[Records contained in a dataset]
-=-=-=-=-

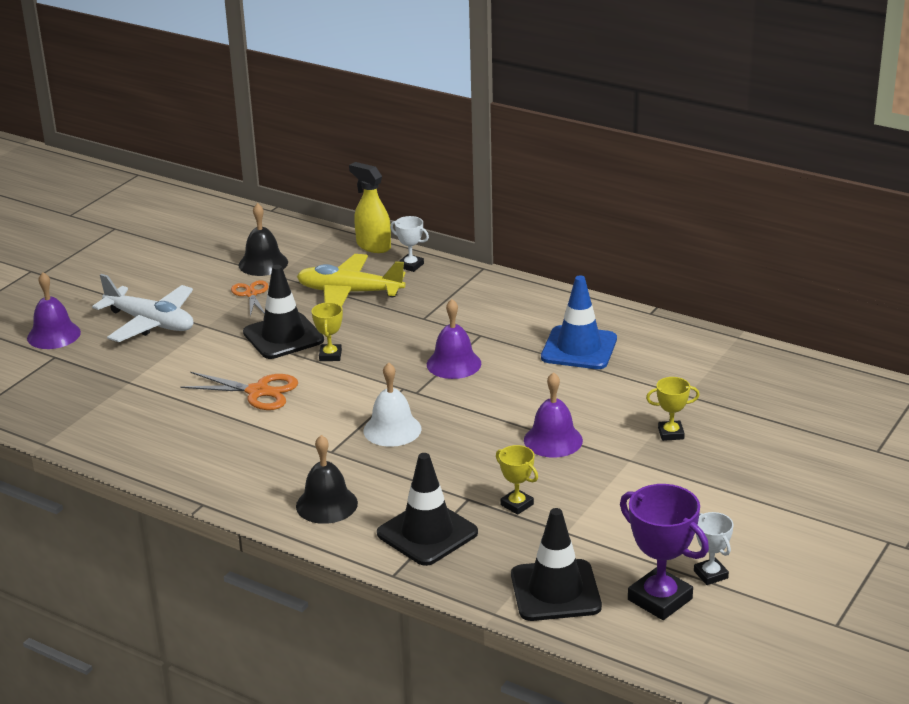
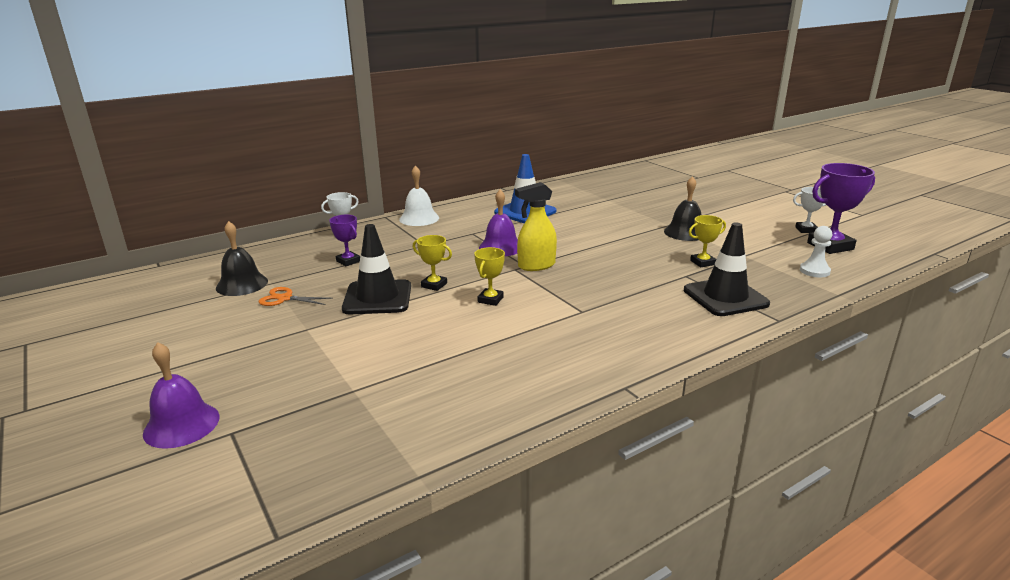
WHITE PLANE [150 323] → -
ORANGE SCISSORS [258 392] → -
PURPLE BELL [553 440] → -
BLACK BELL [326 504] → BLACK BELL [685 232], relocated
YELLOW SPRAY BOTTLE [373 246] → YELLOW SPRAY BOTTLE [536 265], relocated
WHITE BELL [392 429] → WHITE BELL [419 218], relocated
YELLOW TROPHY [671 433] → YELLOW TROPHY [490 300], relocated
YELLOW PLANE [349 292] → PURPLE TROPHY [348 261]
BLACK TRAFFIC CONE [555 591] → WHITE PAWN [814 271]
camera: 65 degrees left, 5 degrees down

-=-=-=-=-

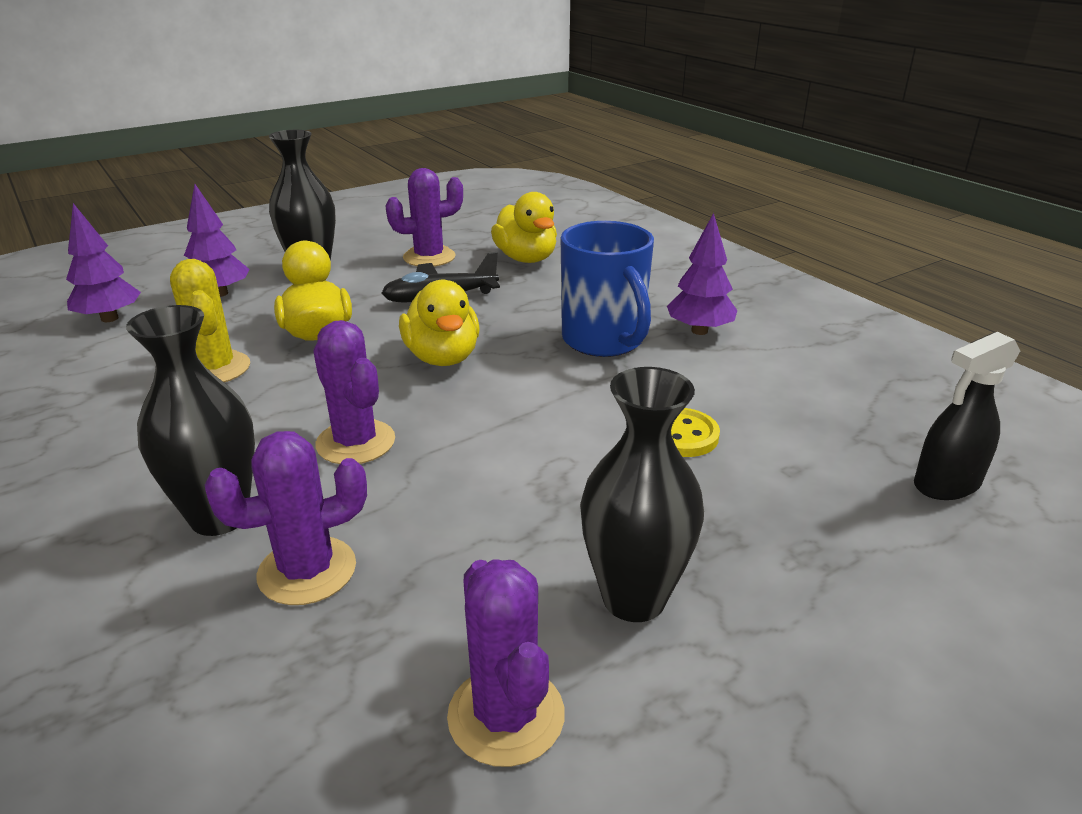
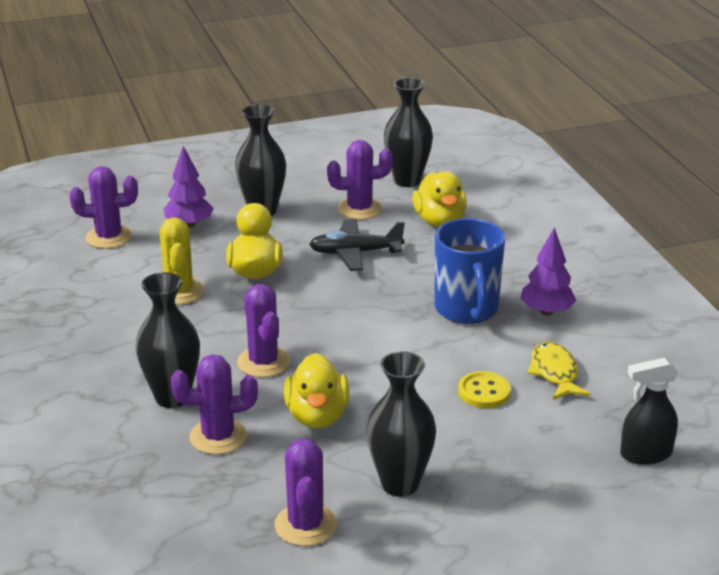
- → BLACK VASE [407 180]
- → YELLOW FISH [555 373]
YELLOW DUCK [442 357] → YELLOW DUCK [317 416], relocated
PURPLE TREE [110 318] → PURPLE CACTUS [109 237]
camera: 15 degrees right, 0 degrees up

-=-=-=-=-

• **What needs to be done**: Looking back over the data above, restate word for word the lines that begin at the line with "- → YELLOW FISH [555 373]" and end at the line with "camera: 15 degrees right, 0 degrees up", inclusive.

• **Response box**:
- → YELLOW FISH [555 373]
YELLOW DUCK [442 357] → YELLOW DUCK [317 416], relocated
PURPLE TREE [110 318] → PURPLE CACTUS [109 237]
camera: 15 degrees right, 0 degrees up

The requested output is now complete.